REQUIRED WORK: Copy down every line where the string "stroma" shows up.

GIVEN RECORDS:
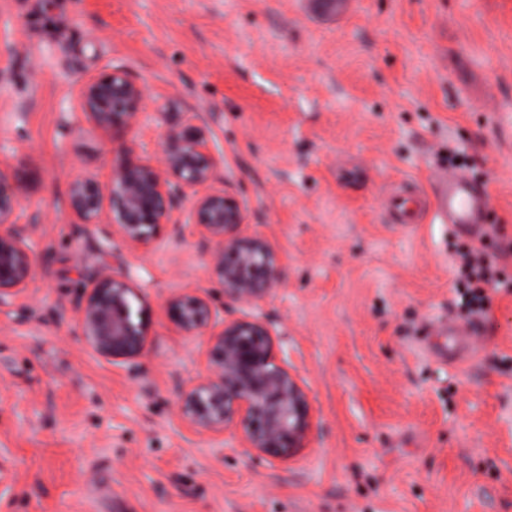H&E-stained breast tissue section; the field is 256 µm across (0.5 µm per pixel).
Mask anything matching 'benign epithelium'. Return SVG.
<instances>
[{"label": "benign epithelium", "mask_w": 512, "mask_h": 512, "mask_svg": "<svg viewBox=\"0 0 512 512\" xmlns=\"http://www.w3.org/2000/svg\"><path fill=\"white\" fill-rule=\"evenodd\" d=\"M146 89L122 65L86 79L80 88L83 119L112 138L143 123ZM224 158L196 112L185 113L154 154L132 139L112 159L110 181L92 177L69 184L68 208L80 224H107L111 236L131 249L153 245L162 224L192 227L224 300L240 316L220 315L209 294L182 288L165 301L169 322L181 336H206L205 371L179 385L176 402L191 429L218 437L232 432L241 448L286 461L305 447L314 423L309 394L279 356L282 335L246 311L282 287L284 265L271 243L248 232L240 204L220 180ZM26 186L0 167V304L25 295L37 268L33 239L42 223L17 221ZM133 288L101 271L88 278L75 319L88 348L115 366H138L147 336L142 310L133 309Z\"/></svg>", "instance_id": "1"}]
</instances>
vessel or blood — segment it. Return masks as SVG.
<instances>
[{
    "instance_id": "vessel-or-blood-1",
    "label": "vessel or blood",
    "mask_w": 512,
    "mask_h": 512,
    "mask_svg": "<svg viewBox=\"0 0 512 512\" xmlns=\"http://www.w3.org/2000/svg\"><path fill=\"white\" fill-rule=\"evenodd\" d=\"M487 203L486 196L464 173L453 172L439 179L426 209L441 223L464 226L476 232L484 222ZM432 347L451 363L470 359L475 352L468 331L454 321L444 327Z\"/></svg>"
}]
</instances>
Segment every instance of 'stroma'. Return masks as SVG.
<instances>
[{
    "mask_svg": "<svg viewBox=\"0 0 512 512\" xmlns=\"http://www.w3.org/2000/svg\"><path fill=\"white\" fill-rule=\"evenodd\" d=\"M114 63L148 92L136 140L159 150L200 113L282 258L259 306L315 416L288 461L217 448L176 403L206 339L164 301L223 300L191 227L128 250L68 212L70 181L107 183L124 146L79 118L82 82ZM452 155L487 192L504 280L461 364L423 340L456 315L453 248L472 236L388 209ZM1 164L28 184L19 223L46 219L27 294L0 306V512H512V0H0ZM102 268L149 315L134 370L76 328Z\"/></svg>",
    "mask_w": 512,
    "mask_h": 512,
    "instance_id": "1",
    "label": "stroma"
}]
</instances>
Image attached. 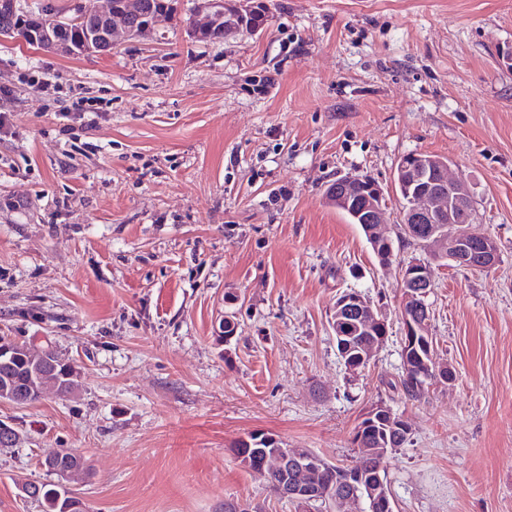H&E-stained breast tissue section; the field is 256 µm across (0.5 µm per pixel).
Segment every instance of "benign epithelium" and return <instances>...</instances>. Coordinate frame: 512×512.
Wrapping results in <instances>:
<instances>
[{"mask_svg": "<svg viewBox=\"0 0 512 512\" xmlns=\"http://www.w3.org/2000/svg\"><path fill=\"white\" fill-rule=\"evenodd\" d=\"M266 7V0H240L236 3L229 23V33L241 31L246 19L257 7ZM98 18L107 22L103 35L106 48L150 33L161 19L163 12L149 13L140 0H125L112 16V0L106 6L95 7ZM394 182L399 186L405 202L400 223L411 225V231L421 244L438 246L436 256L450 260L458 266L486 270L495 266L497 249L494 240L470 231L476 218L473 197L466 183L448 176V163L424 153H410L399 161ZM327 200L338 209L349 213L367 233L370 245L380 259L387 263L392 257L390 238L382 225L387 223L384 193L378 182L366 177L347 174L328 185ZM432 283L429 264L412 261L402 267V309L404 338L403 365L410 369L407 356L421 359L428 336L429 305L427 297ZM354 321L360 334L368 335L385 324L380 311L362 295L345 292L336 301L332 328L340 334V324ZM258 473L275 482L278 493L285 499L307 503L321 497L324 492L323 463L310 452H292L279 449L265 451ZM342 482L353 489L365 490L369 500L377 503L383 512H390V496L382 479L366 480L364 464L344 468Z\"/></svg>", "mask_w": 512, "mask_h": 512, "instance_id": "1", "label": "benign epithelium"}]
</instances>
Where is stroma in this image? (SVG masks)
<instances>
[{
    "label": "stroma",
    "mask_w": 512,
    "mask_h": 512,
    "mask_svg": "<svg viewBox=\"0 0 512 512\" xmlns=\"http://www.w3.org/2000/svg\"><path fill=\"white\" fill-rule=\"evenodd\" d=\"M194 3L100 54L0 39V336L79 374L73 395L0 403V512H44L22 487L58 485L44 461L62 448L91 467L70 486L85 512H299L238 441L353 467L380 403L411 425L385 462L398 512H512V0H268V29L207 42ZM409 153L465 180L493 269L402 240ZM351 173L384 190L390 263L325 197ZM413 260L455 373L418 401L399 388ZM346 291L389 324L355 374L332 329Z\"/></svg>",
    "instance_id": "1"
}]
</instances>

SOLUTION:
Segment every instance of 'stroma'. Return masks as SVG.
    "label": "stroma"
Where is stroma in this image? (SVG masks)
    "label": "stroma",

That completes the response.